▶ [YOUR ASSIGNMENT] Identify and copy all lines of the material where the string "none" is found.

▶ [DATA]
----

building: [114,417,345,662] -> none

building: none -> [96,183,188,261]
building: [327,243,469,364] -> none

----

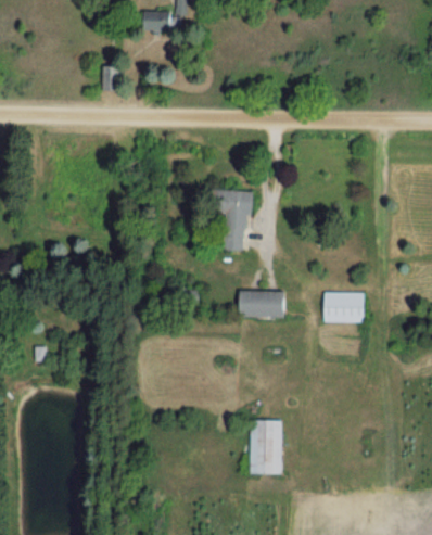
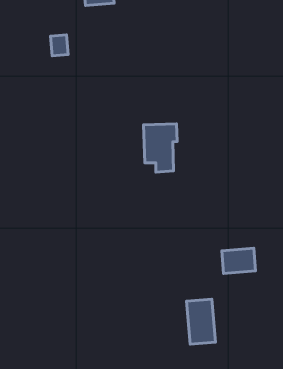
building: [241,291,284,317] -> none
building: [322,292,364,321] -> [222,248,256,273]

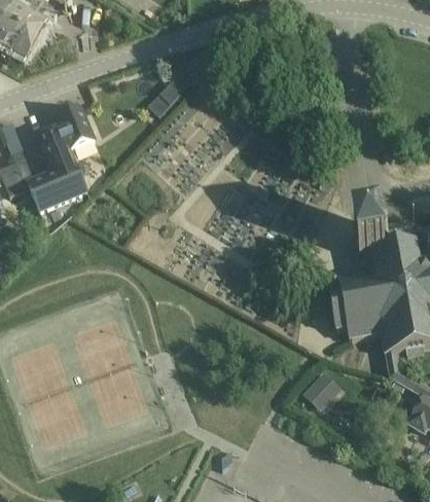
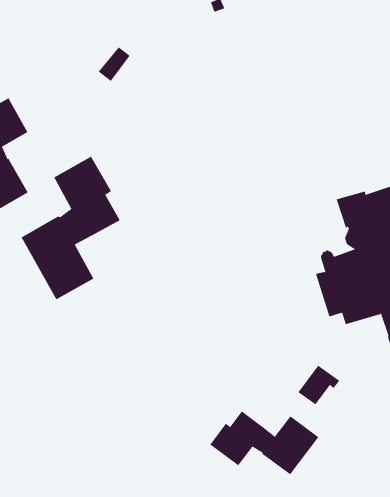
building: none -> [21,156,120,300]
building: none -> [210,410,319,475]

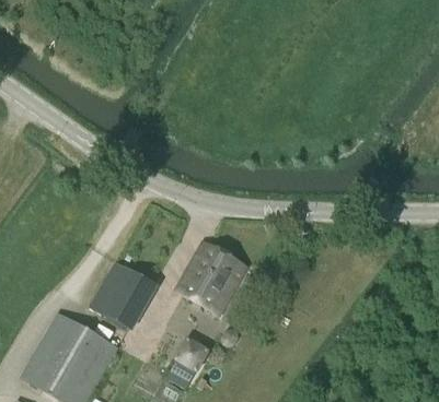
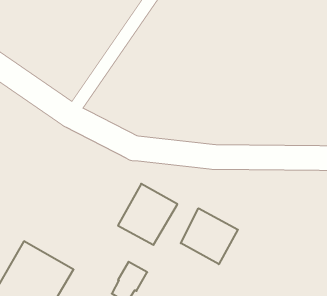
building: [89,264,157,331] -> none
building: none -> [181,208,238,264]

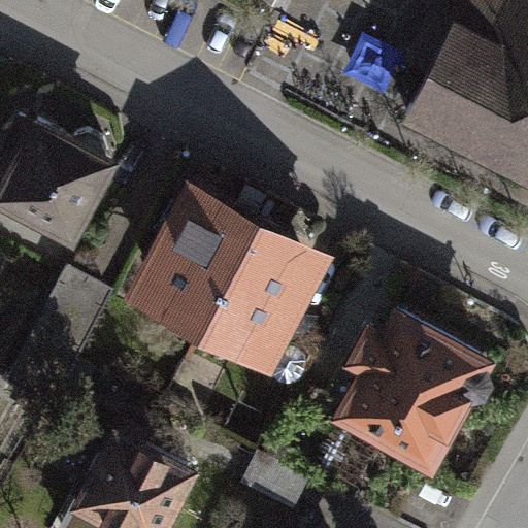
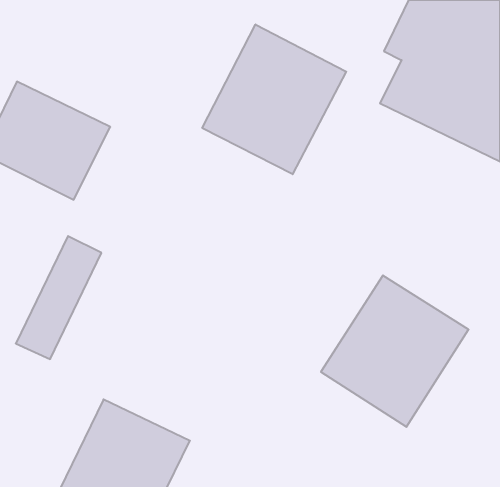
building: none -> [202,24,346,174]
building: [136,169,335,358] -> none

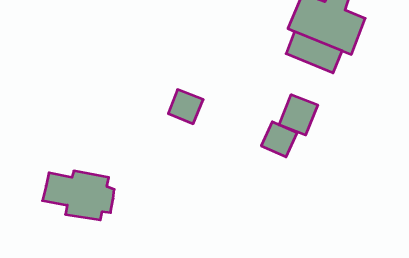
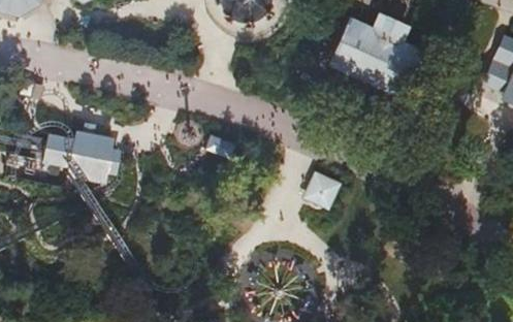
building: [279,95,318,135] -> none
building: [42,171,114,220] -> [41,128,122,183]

----

▶ [TASK OUTPUT]
building: [114,417,345,662] -> none
building: none -> [96,183,188,261]
building: [327,243,469,364] -> none
building: [241,291,284,317] -> none
building: none -> [21,156,120,300]
building: none -> [210,410,319,475]
building: [89,264,157,331] -> none
building: none -> [181,208,238,264]
building: none -> [202,24,346,174]
building: [136,169,335,358] -> none
building: [279,95,318,135] -> none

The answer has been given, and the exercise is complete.